> _Supplied material_:
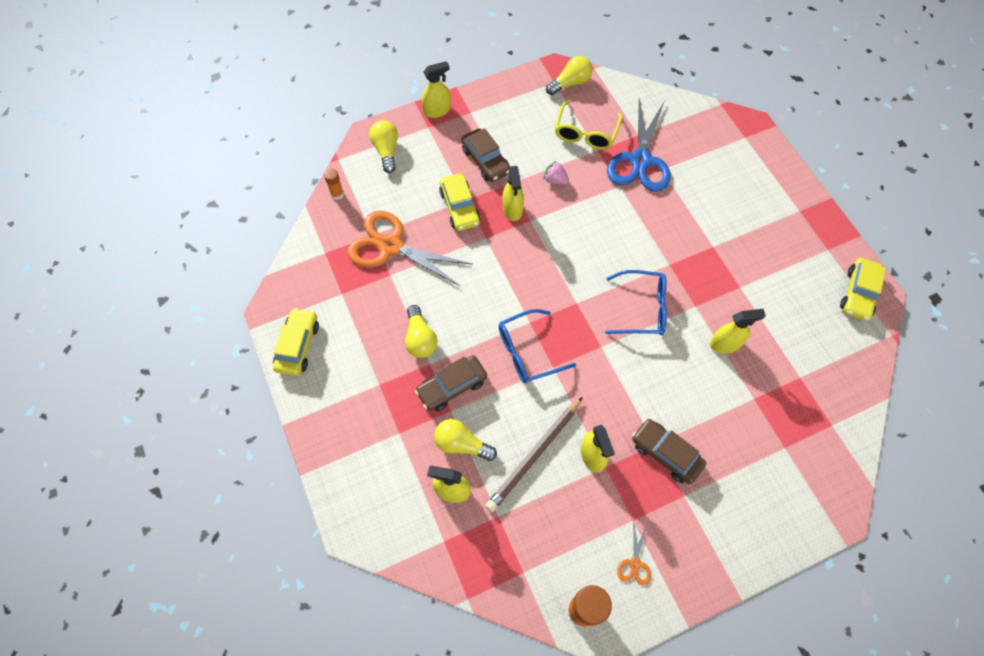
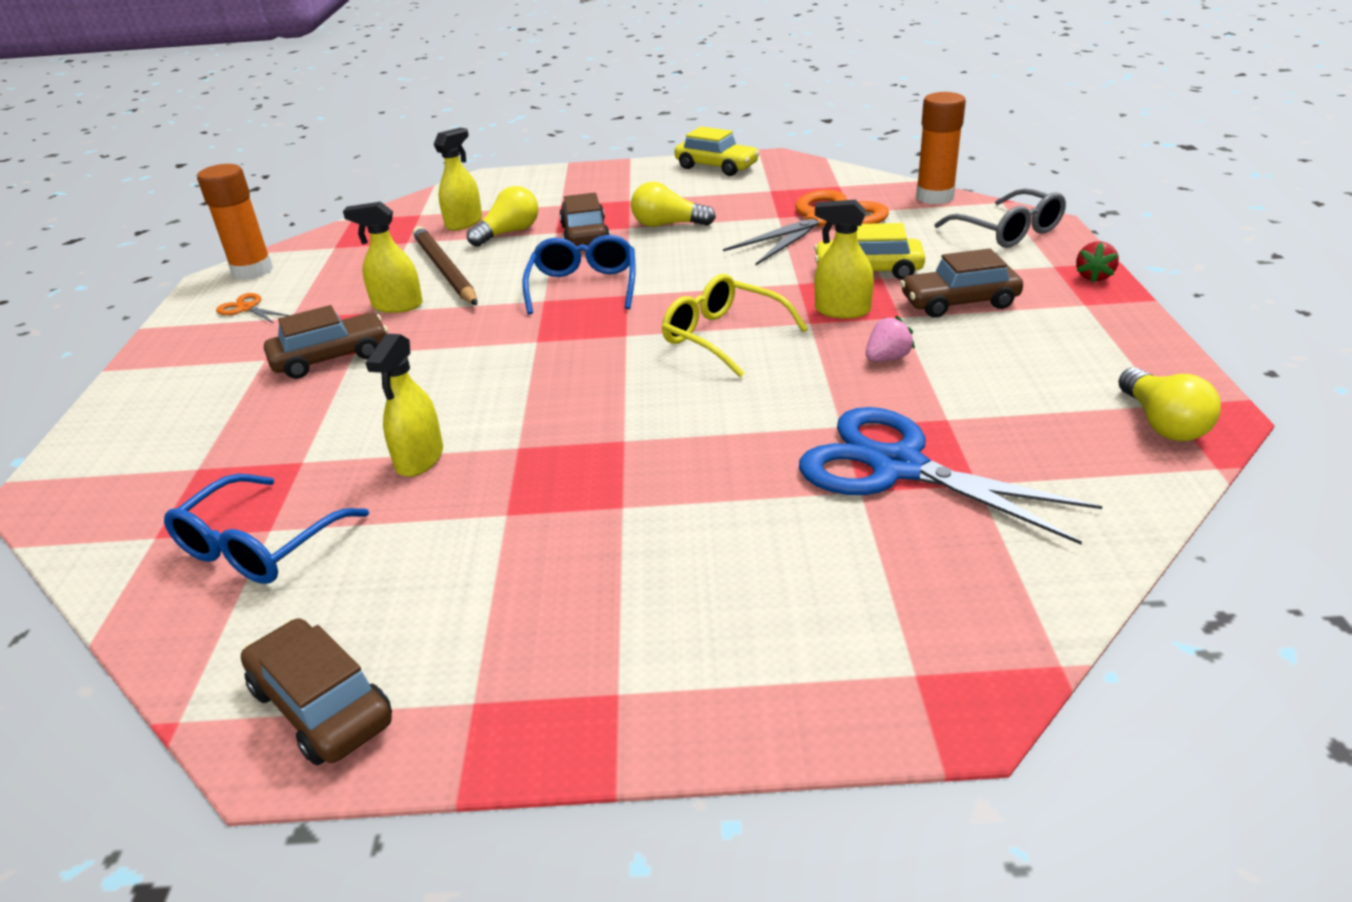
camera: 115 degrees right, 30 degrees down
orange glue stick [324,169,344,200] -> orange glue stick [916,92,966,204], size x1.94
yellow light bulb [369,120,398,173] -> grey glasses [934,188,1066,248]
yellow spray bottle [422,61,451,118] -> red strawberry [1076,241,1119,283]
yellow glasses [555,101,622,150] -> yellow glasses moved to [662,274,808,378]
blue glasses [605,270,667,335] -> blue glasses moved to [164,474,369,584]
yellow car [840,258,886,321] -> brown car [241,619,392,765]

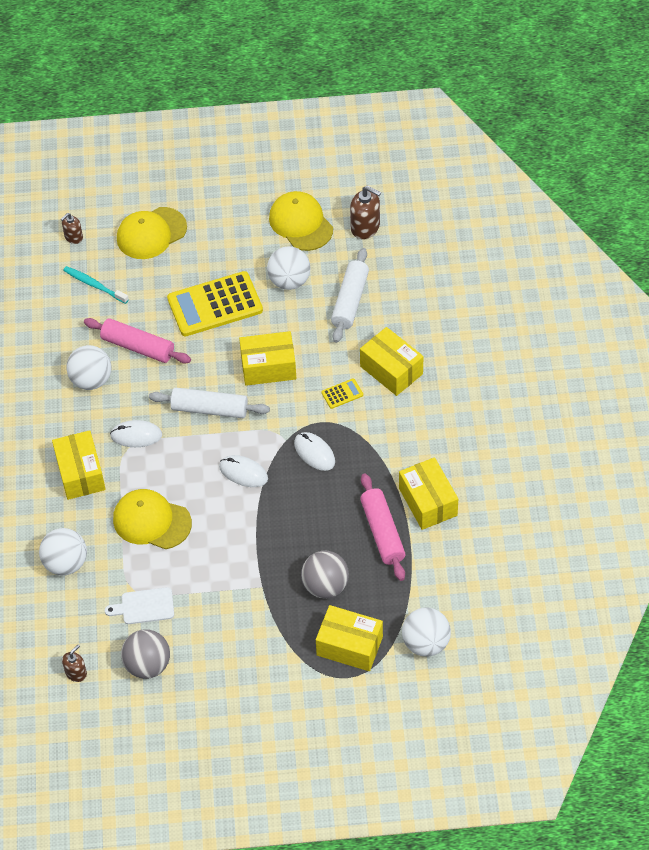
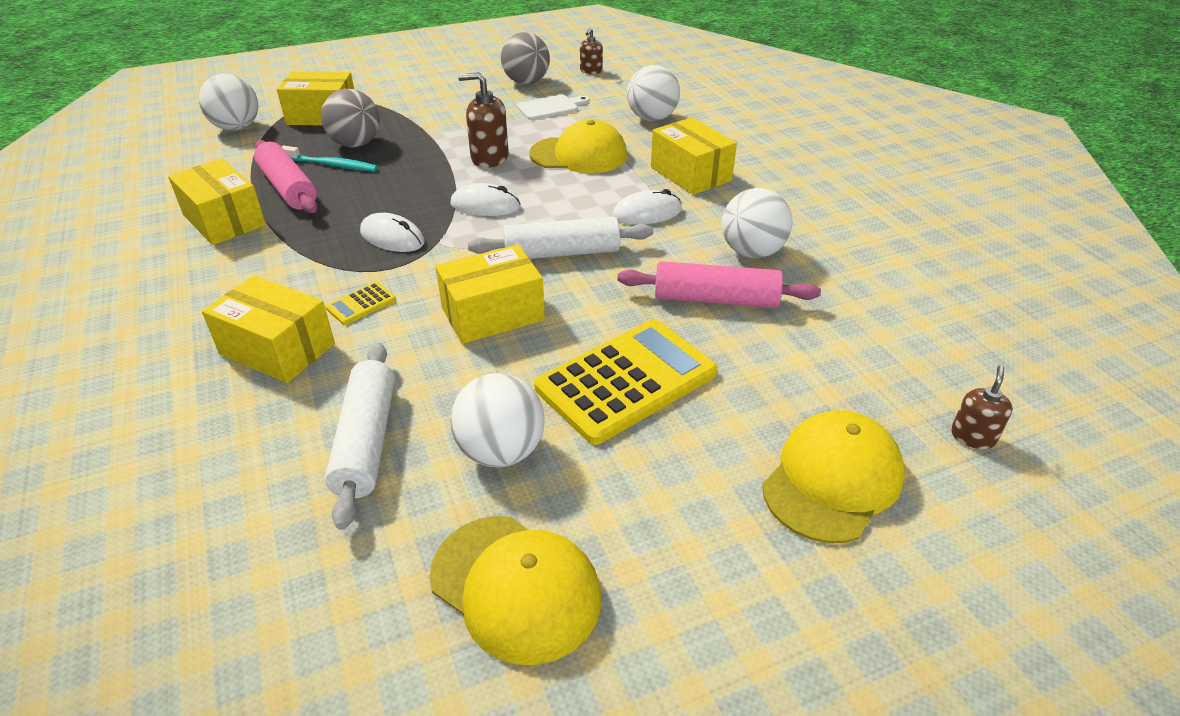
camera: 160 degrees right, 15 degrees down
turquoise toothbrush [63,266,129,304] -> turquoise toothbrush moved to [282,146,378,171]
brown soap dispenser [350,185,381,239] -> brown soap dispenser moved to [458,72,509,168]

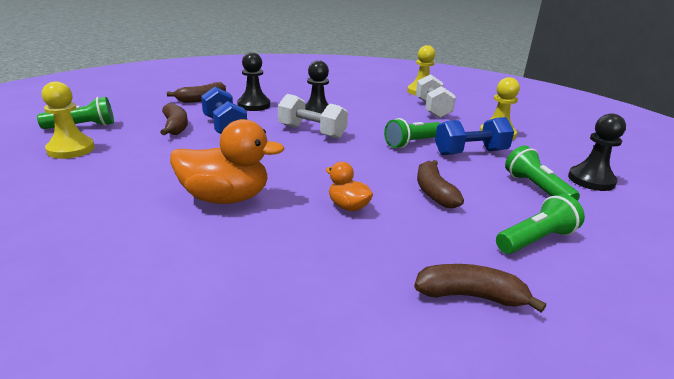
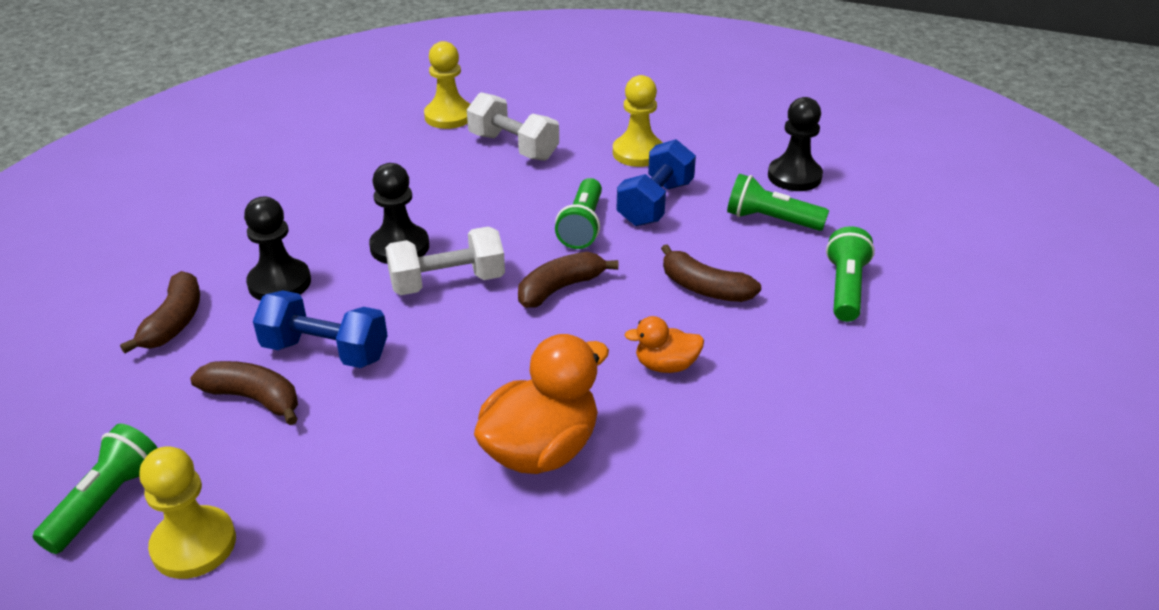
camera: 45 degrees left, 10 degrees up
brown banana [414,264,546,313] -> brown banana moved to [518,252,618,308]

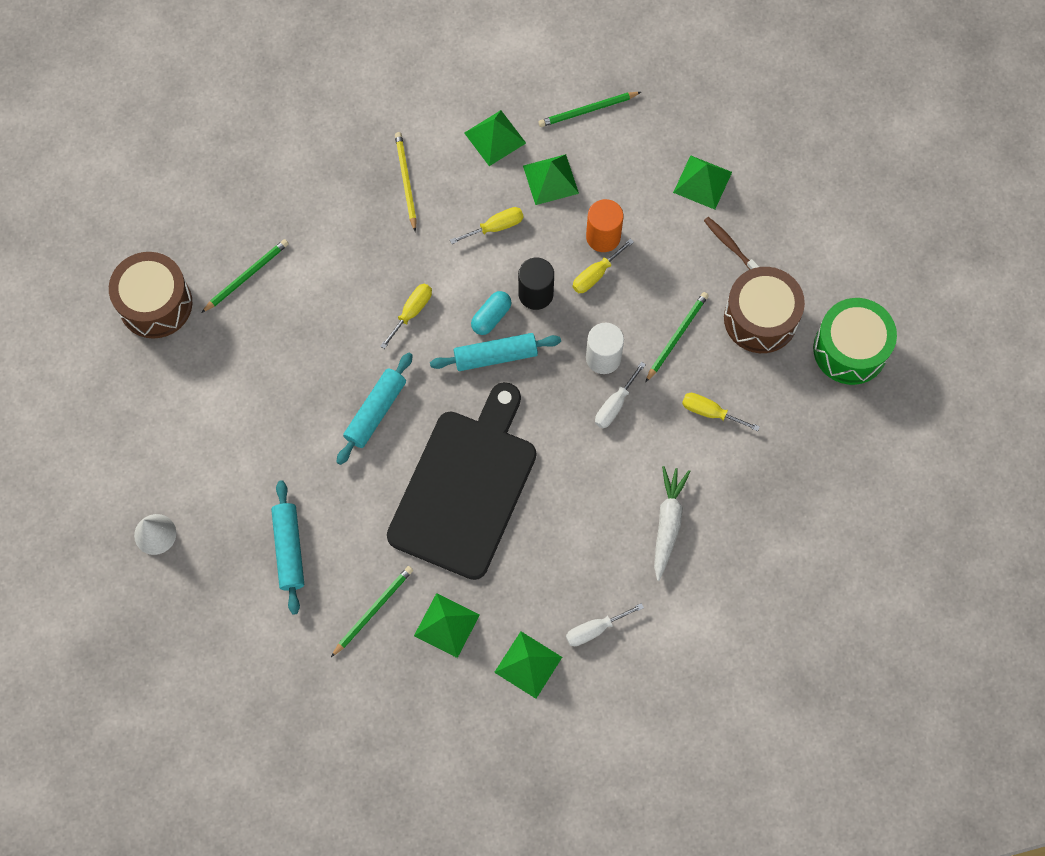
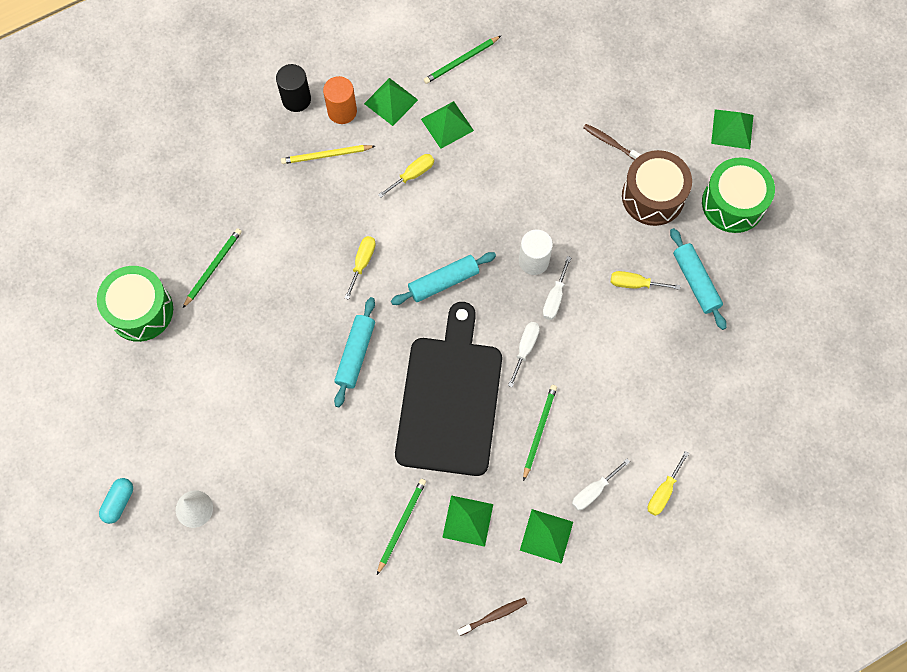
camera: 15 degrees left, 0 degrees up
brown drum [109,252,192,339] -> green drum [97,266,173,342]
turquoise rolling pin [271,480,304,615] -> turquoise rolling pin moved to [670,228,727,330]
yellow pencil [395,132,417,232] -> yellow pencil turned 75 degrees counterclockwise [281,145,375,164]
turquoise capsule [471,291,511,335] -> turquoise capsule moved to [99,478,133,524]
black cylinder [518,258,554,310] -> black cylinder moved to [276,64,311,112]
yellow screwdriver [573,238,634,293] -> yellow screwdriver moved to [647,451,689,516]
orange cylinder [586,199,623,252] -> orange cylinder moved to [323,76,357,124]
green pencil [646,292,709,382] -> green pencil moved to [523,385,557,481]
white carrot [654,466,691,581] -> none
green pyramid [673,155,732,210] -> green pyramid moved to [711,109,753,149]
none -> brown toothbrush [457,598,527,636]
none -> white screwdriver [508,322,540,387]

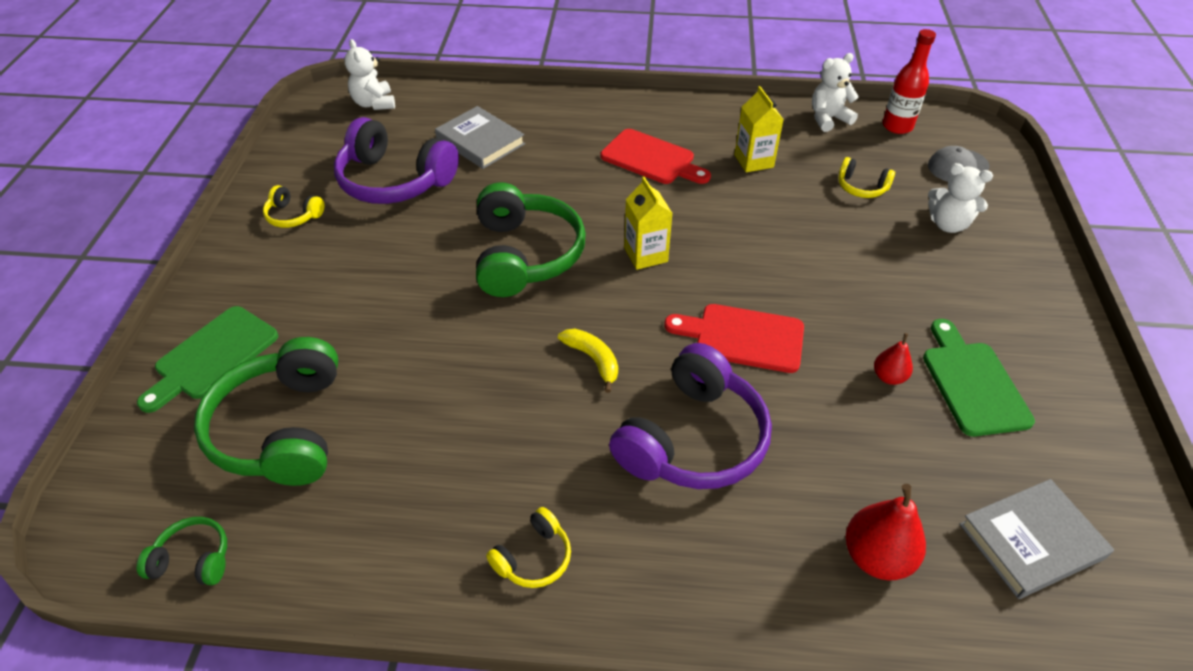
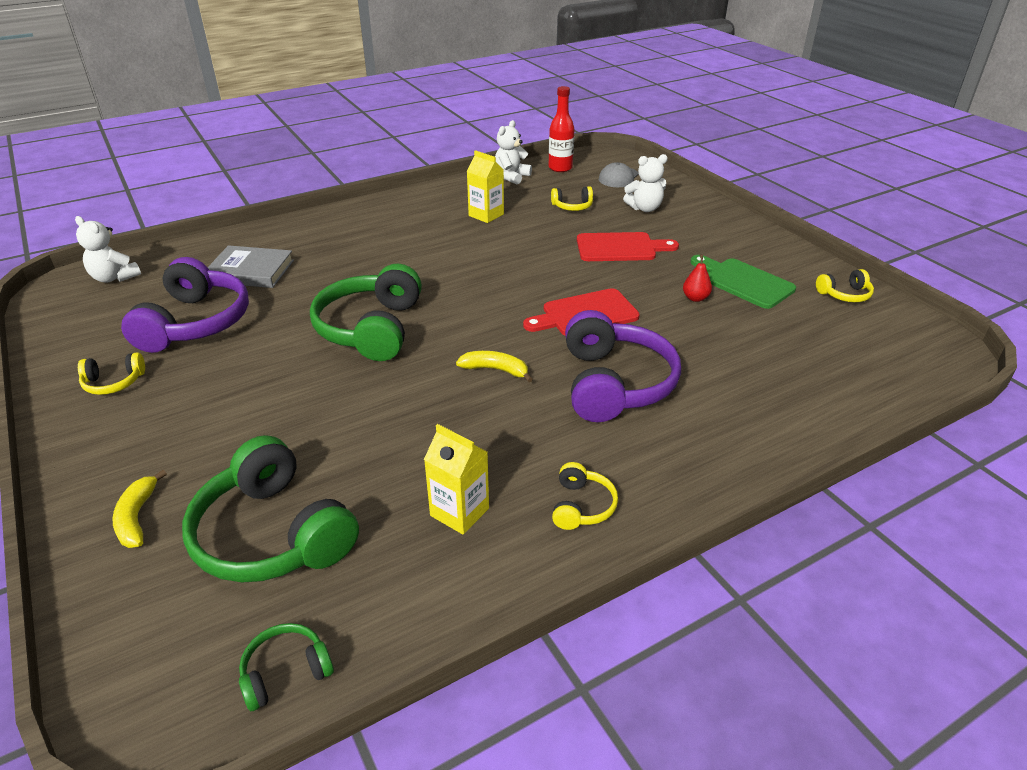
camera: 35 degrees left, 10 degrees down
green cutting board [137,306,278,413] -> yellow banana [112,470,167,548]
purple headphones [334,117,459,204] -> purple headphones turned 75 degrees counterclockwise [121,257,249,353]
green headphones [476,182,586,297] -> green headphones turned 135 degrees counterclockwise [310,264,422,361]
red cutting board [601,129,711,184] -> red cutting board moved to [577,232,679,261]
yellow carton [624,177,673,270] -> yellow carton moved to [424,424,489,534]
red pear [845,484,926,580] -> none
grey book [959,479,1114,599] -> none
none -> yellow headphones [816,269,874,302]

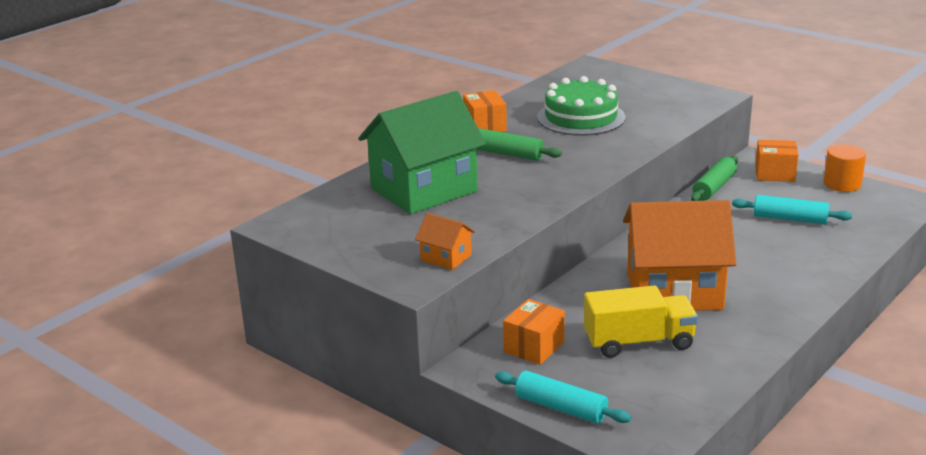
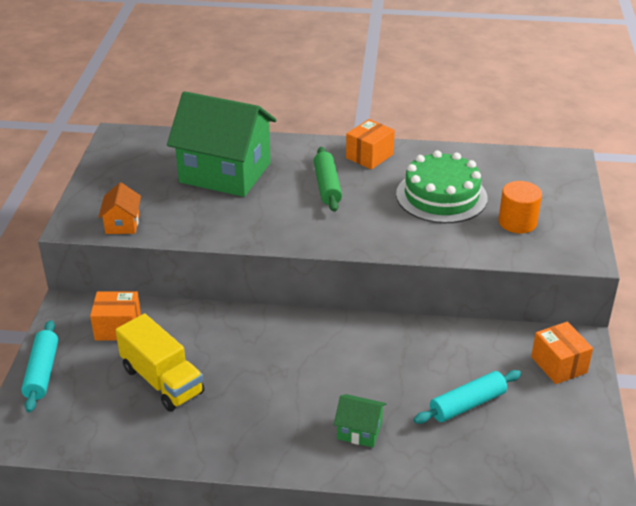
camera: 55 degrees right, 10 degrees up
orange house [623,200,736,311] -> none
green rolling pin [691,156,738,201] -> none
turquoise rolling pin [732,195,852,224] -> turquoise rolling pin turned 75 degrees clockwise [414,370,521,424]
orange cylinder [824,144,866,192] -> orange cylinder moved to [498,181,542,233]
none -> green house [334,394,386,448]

> _Your assignment_:
Please reproduce, word for word, every line from the first line of the records above through the line containing "camera: 160 degrees right, 15 degrees down", and leave out the pictures.

> _Task result_:
camera: 115 degrees right, 30 degrees down
orange glue stick [324,169,344,200] -> orange glue stick [916,92,966,204], size x1.94
yellow light bulb [369,120,398,173] -> grey glasses [934,188,1066,248]
yellow spray bottle [422,61,451,118] -> red strawberry [1076,241,1119,283]
yellow glasses [555,101,622,150] -> yellow glasses moved to [662,274,808,378]
blue glasses [605,270,667,335] -> blue glasses moved to [164,474,369,584]
yellow car [840,258,886,321] -> brown car [241,619,392,765]

camera: 160 degrees right, 15 degrees down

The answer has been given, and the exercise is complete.